[Saved data entries]
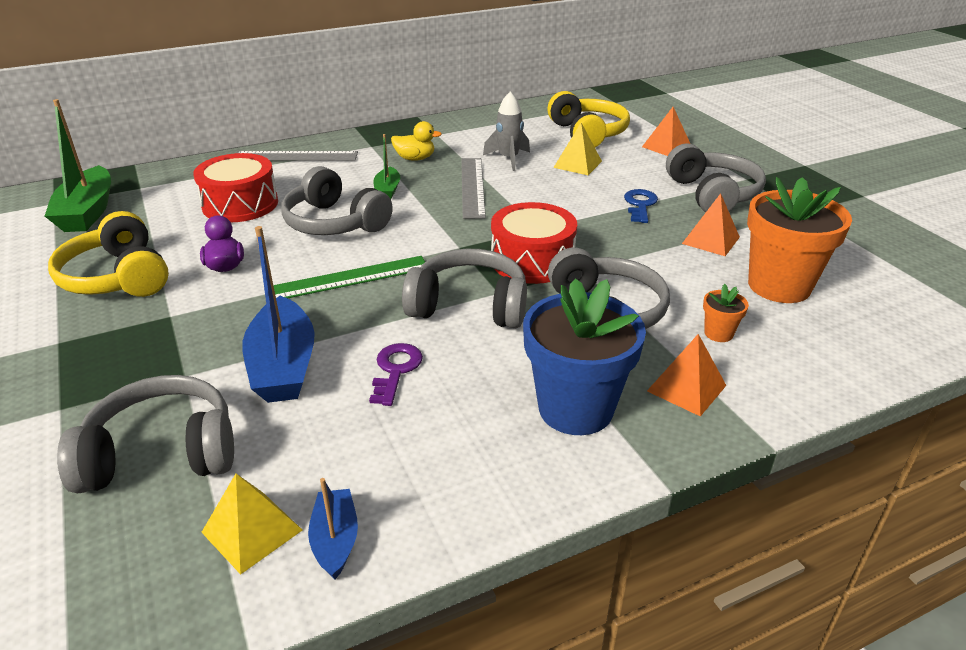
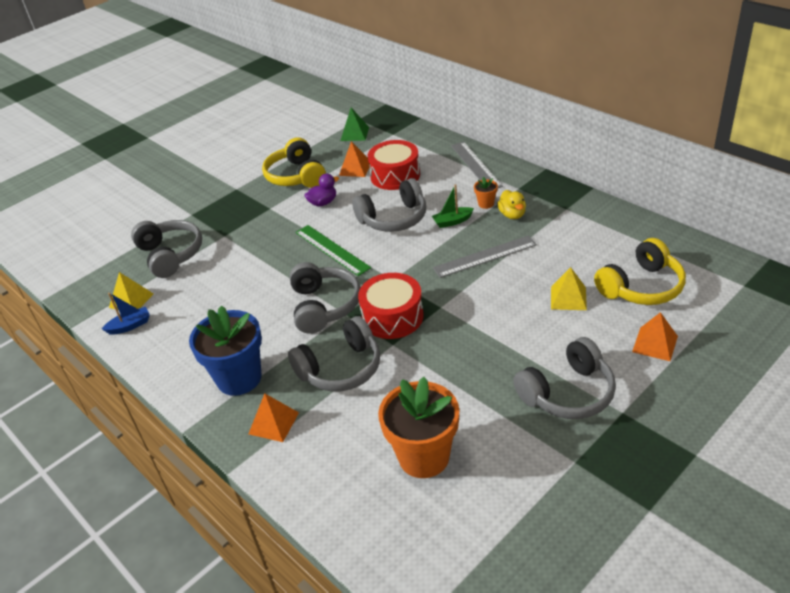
camera: 75 degrees right, 5 degrees up
(88, 212) = (354, 134): green boat -> green pyramid
(118, 277) = (296, 176): yellow headphones -> yellow headphones turned 60 degrees counterclockwise
(283, 366) = (241, 261): blue boat -> none
(334, 223) = (394, 218): grey headphones -> grey headphones turned 135 degrees counterclockwise
(395, 370) = (251, 300): purple key -> none
(508, 159) = (548, 258): grey rocket -> none
(640, 205) = (515, 351): blue key -> none
(710, 240) = (478, 405): orange pyramid -> orange pyramid (355, 168)
(718, 333) = (341, 429): orange flower pot -> orange flower pot (486, 204)

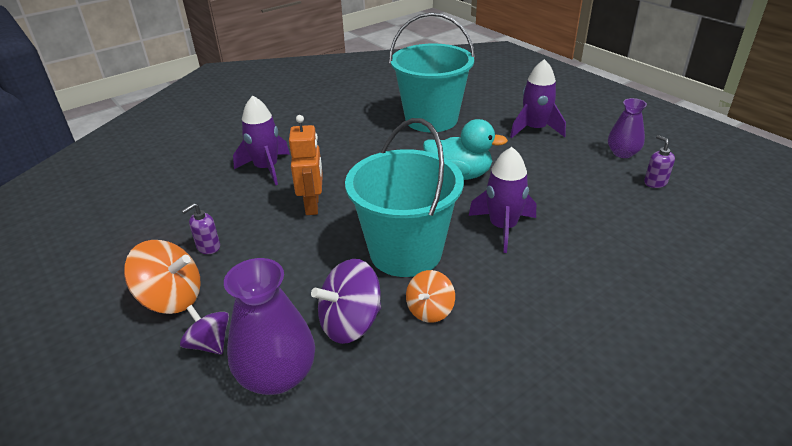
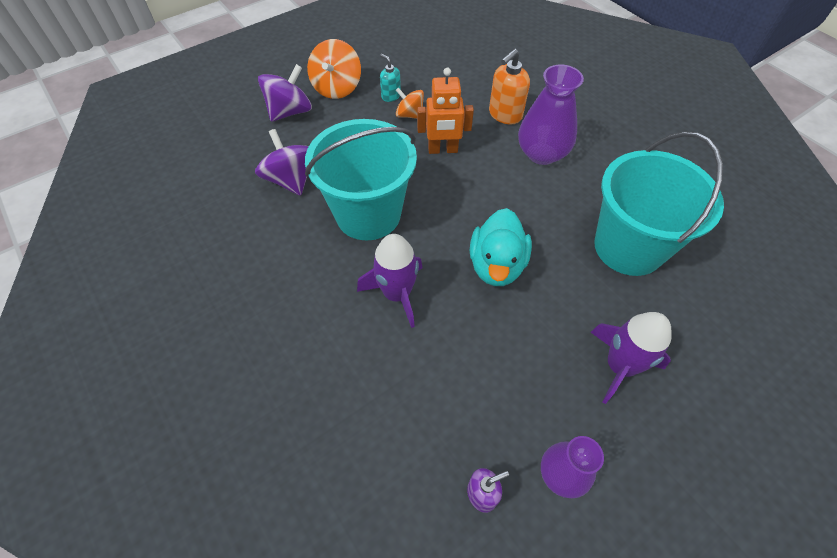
camera: 90 degrees right, 20 degrees up
(208, 247) = (390, 96): purple soap dispenser -> turquoise soap dispenser
(209, 344) = (290, 112): purple spinning top -> purple spinning top, size x1.58
(267, 168) = (505, 115): purple rocket -> orange soap dispenser
(277, 375) = (254, 146): purple vase -> purple vase (542, 153)
(430, 310) = (293, 227): orange spinning top -> orange spinning top (409, 115)

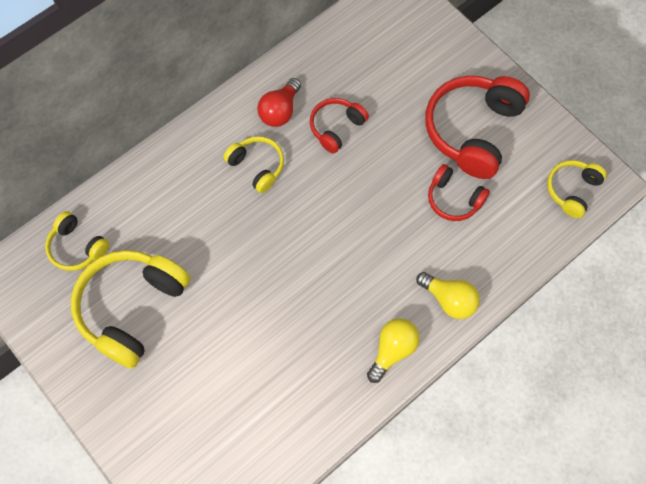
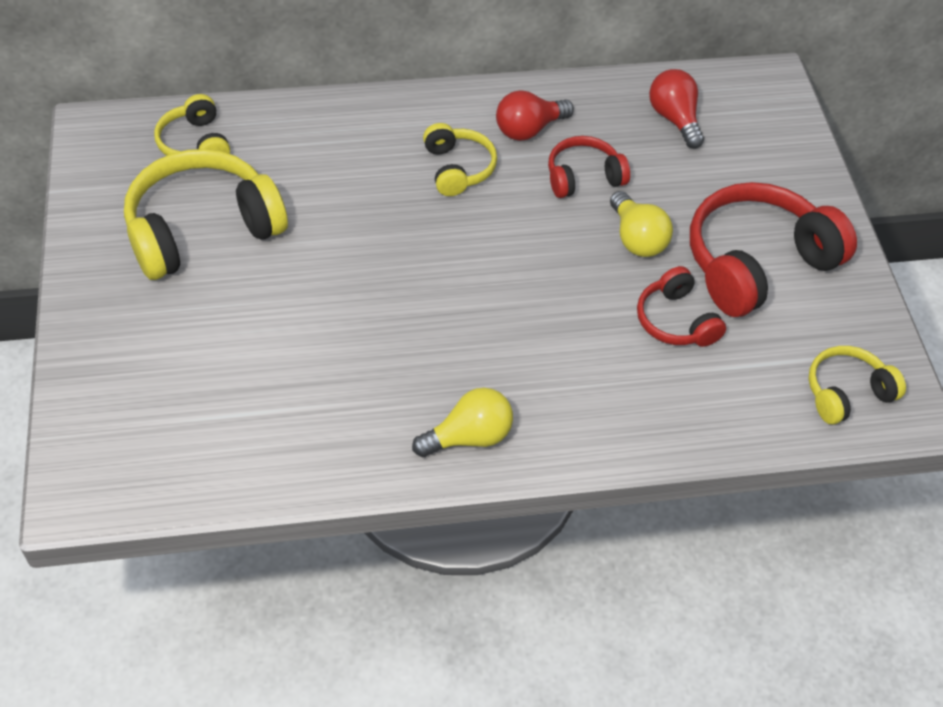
camera: 30 degrees right, 15 degrees down
(361, 51) = (674, 119): none -> red light bulb
(449, 300) = (585, 423): yellow light bulb -> yellow light bulb (637, 238)

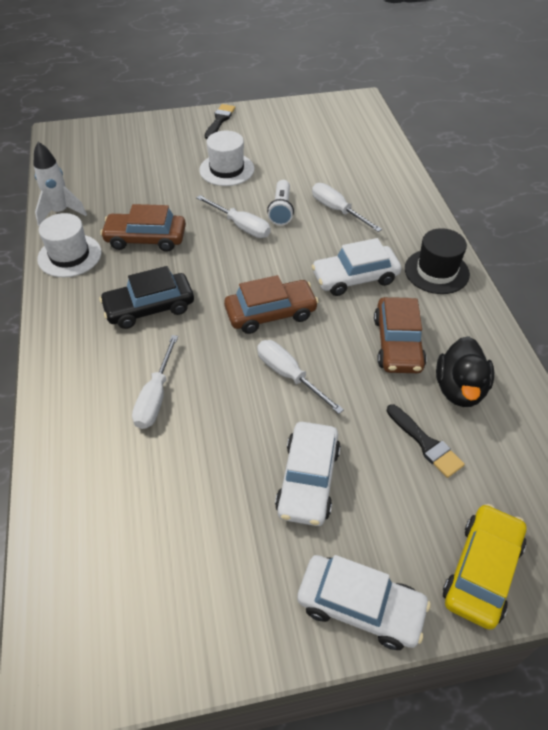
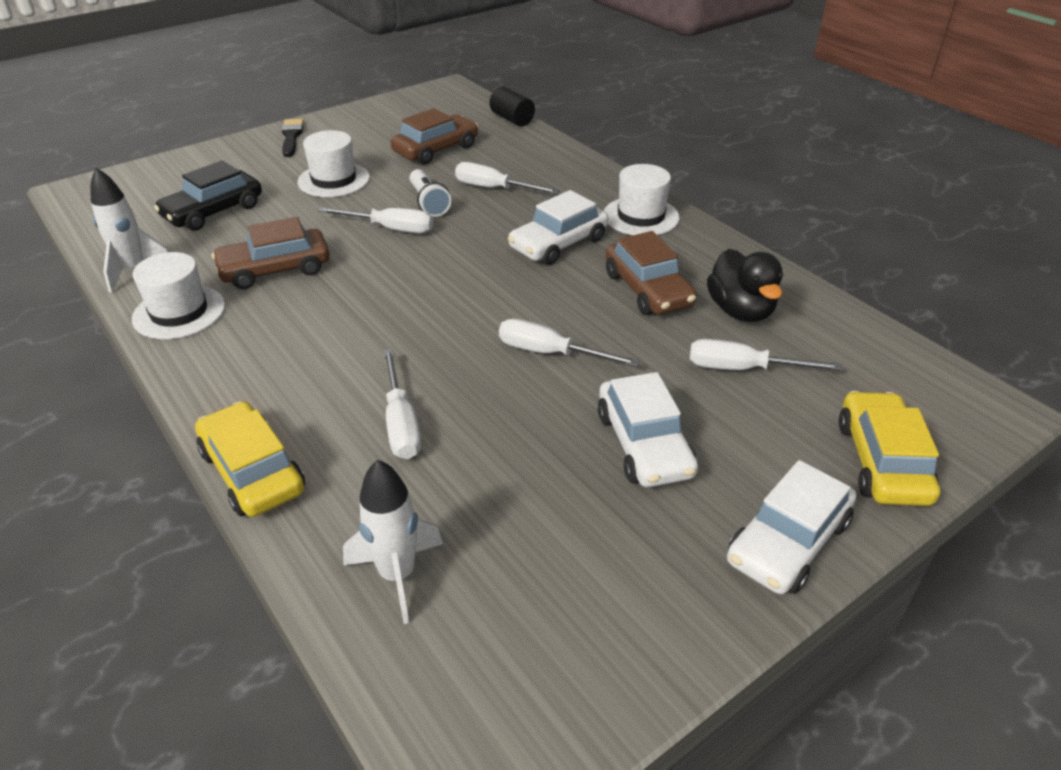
camera: 25 degrees left, 10 degrees down
(47, 399) = (252, 471): none -> yellow car
(88, 514) = (397, 575): none -> white rocket
(149, 308) = (329, 336): black car -> black car (213, 211)
(270, 313) = (486, 301): brown car -> brown car (436, 149)
(360, 606) = (788, 541): white car -> white car turned 135 degrees clockwise
(391, 145) = (512, 119): none -> black cylinder
(425, 443) = (742, 369): black brush -> white screwdriver
(436, 271) = (641, 216): black hat -> white hat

* _PROBLEM_
Return exactly the stretch above whose first line contains "(430, 310) = (293, 227): orange" and whose last line contains "(425, 443) = (742, 369): black", and nothing outside it. The pictures should not appear.

* _ANSWER FOR THE TASK_
(430, 310) = (293, 227): orange spinning top -> orange spinning top (409, 115)

camera: 30 degrees right, 15 degrees down
(361, 51) = (674, 119): none -> red light bulb
(449, 300) = (585, 423): yellow light bulb -> yellow light bulb (637, 238)

camera: 25 degrees left, 10 degrees down
(47, 399) = (252, 471): none -> yellow car
(88, 514) = (397, 575): none -> white rocket
(149, 308) = (329, 336): black car -> black car (213, 211)
(270, 313) = (486, 301): brown car -> brown car (436, 149)
(360, 606) = (788, 541): white car -> white car turned 135 degrees clockwise
(391, 145) = (512, 119): none -> black cylinder
(425, 443) = (742, 369): black brush -> white screwdriver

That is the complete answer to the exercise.